START Records provided
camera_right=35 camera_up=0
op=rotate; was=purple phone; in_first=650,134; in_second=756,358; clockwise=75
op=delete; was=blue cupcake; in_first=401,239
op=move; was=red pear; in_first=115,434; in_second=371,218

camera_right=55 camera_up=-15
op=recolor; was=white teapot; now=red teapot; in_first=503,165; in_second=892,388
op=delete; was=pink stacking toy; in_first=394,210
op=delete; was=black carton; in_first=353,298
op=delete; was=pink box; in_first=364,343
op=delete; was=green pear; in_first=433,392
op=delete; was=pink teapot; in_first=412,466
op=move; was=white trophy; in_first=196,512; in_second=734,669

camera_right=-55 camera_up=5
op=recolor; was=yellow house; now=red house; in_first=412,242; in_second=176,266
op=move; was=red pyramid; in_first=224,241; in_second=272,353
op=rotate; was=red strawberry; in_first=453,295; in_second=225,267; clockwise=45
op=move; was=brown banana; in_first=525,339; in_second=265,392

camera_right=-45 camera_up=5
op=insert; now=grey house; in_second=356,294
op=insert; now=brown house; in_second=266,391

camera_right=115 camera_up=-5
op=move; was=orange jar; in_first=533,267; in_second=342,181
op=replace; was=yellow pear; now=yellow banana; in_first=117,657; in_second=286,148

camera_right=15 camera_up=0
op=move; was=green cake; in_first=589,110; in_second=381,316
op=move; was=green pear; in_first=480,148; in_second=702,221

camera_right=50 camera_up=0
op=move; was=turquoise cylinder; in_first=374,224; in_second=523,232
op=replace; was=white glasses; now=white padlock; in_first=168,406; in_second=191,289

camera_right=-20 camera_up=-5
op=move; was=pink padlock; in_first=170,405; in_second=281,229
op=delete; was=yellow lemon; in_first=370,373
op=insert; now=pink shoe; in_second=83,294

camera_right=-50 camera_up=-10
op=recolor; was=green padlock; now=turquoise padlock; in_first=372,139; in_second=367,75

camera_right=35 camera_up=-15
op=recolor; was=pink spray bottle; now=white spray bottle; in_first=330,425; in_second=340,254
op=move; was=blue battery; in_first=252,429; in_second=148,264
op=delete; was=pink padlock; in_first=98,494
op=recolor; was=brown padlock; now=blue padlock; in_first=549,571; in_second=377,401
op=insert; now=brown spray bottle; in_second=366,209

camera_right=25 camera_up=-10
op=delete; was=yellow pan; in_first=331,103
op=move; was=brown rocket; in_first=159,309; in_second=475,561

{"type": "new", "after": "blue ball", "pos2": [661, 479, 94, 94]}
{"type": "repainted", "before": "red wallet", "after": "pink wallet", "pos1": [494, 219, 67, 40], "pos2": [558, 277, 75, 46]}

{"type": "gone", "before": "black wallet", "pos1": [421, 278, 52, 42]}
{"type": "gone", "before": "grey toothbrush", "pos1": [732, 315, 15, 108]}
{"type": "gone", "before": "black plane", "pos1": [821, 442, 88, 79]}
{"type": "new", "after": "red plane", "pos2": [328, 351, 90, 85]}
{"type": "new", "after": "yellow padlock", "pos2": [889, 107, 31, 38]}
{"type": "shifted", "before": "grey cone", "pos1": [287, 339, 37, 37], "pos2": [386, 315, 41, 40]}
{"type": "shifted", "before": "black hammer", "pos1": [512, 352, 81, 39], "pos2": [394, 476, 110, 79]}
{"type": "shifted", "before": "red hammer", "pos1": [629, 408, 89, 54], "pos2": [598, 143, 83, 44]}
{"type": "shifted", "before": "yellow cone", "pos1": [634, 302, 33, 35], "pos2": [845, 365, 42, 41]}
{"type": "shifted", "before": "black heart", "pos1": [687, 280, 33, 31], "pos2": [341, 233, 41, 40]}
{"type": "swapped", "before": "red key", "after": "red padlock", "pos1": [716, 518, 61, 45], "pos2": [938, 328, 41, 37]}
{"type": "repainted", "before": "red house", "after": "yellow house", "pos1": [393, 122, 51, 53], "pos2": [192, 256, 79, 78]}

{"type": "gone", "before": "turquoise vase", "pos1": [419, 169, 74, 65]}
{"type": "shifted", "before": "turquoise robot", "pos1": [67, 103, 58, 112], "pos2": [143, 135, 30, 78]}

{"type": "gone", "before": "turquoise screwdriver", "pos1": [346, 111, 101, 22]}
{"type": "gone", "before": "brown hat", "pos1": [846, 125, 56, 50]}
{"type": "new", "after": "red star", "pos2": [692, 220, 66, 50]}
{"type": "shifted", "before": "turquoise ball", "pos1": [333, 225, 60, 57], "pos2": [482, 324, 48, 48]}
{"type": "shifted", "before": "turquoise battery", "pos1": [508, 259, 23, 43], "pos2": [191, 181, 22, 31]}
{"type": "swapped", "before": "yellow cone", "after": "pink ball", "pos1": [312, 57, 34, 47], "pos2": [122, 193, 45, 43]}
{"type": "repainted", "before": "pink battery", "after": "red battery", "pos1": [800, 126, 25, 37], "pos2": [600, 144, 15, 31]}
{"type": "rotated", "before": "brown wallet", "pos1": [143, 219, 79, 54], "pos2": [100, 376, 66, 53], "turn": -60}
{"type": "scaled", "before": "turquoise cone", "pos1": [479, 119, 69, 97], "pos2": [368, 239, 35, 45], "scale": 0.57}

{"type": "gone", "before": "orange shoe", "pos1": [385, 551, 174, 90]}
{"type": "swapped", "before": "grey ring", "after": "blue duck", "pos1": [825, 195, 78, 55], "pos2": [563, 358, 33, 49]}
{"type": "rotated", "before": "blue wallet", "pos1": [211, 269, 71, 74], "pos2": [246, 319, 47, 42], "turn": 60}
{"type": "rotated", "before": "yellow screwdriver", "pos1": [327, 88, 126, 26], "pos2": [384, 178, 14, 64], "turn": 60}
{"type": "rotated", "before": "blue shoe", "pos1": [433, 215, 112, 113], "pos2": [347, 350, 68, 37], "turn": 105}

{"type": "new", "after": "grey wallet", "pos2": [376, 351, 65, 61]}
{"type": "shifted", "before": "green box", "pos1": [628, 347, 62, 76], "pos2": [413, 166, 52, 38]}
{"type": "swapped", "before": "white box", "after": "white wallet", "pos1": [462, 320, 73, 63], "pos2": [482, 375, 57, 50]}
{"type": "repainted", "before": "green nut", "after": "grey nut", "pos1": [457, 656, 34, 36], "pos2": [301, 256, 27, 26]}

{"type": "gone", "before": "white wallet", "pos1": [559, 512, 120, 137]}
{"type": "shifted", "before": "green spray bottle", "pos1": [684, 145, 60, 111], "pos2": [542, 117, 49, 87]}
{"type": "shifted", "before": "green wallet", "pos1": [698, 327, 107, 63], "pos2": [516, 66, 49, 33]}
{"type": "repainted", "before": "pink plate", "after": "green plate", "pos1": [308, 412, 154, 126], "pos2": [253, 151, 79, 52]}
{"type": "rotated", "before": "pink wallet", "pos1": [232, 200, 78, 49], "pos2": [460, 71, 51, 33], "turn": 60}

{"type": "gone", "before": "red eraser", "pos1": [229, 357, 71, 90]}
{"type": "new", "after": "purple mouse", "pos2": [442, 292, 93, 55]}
END Records provided
*Directions*: The range runs from the line above containing "camera_right=35 camera_up=-15" to the line containing "op=delete; was=pink padlock; in_first=98,494", inclusive. Restate those lines word for word and no others.

*Result of this exercise*:
camera_right=35 camera_up=-15
op=recolor; was=pink spray bottle; now=white spray bottle; in_first=330,425; in_second=340,254
op=move; was=blue battery; in_first=252,429; in_second=148,264
op=delete; was=pink padlock; in_first=98,494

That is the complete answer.